* [YOUR ASSIGNMENT] In the records below, the lines between the one holding "none -> white brick C6 level 1" and the one holding "none -> white brick I5 level 1", inclusive, are to be transcribed exactly; no pictures are to be included.

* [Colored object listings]

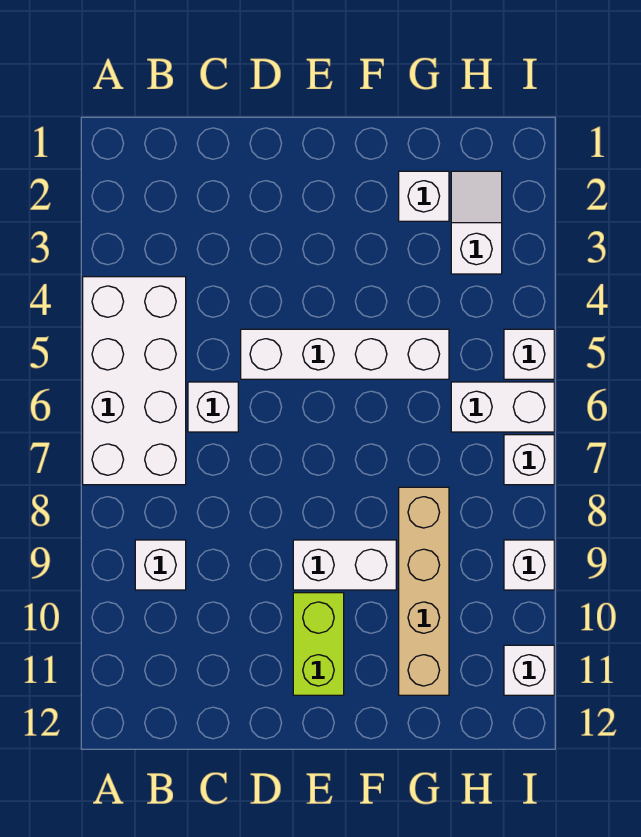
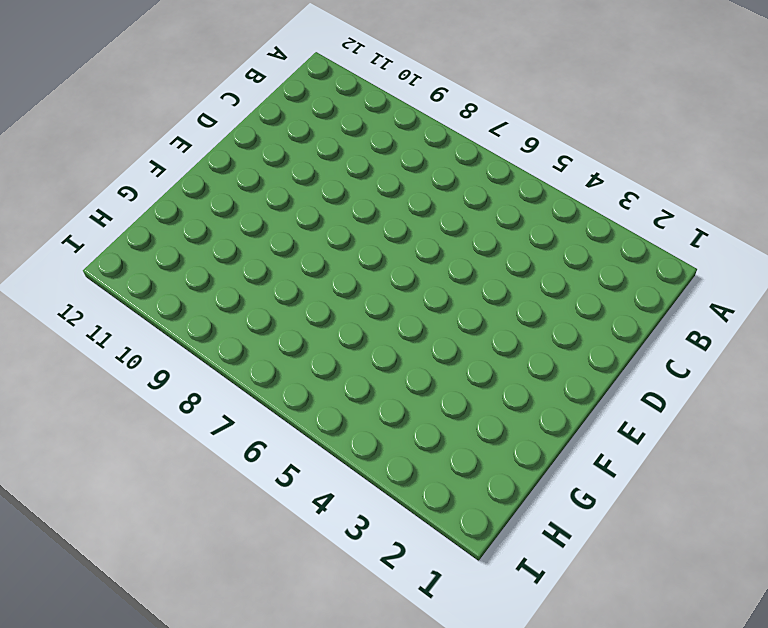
none -> white brick A4:B7 level 1
none -> white brick B9 level 1
none -> white brick C6 level 1

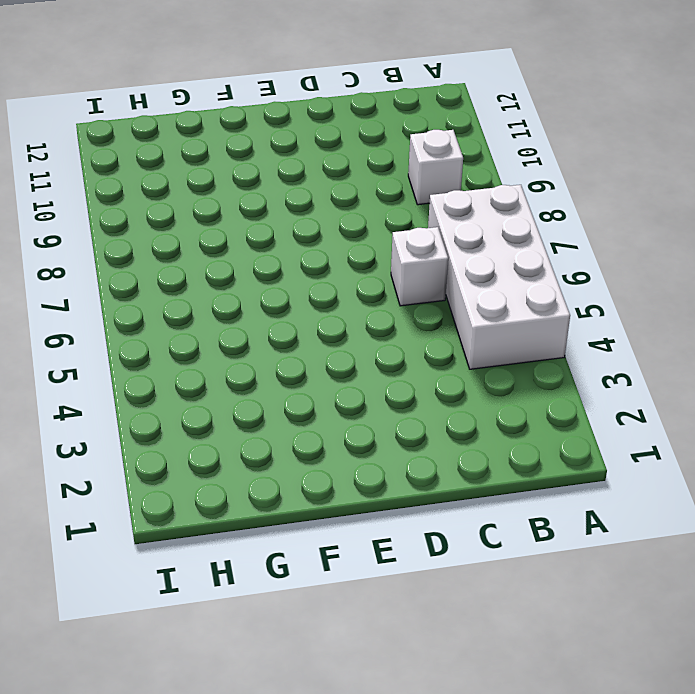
none -> white brick D5:G5 level 1
none -> white brick E9:F9 level 1
none -> lime brick E10:E11 level 1

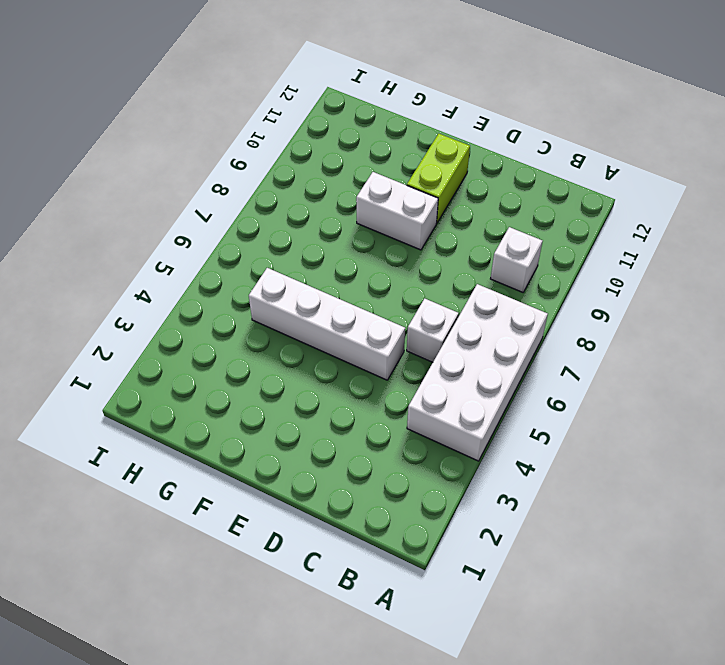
none -> white brick G2 level 1
none -> tan brick G8:G11 level 1
none -> white slope H2:H3 level 1 top 3

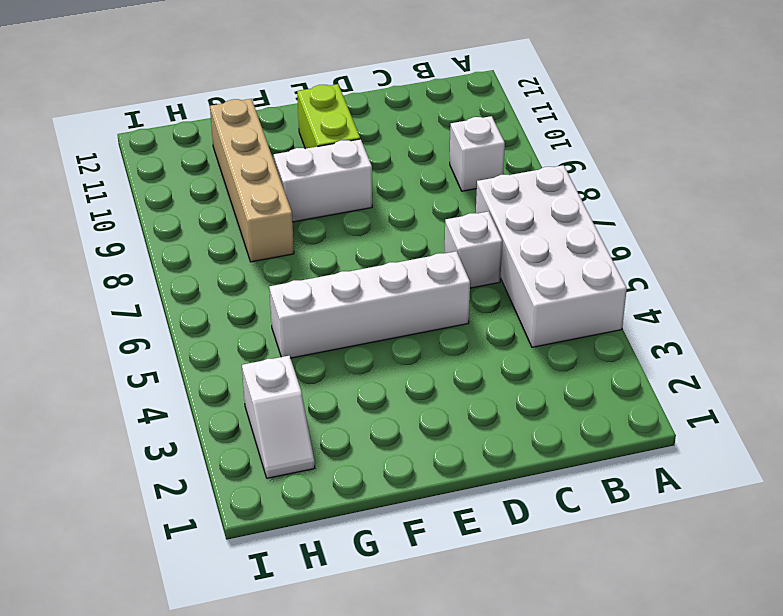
none -> white brick G2 level 1
none -> white brick H6:I6 level 1
none -> white brick I5 level 1

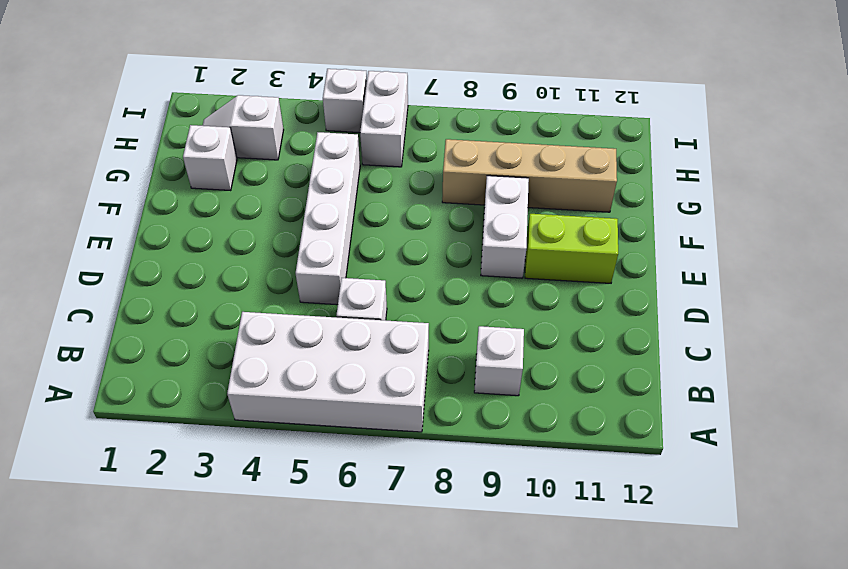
none -> white brick I7 level 1
none -> white brick I9 level 1
none -> white brick I11 level 1

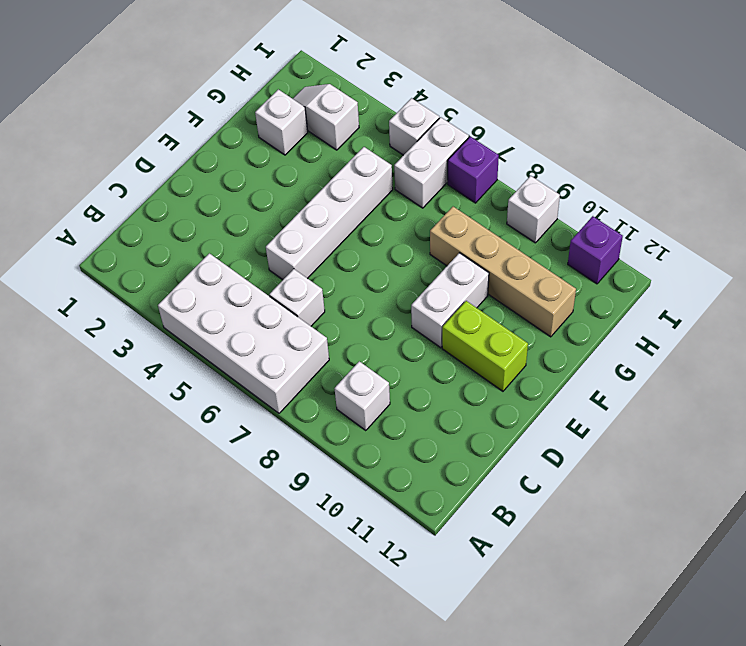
purple brick I7 level 1 -> white brick I7 level 1
purple brick I11 level 1 -> white brick I11 level 1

* [WRITTEN SOLUTION]
none -> white brick C6 level 1

none -> white brick D5:G5 level 1
none -> white brick E9:F9 level 1
none -> lime brick E10:E11 level 1

none -> white brick G2 level 1
none -> tan brick G8:G11 level 1
none -> white slope H2:H3 level 1 top 3

none -> white brick G2 level 1
none -> white brick H6:I6 level 1
none -> white brick I5 level 1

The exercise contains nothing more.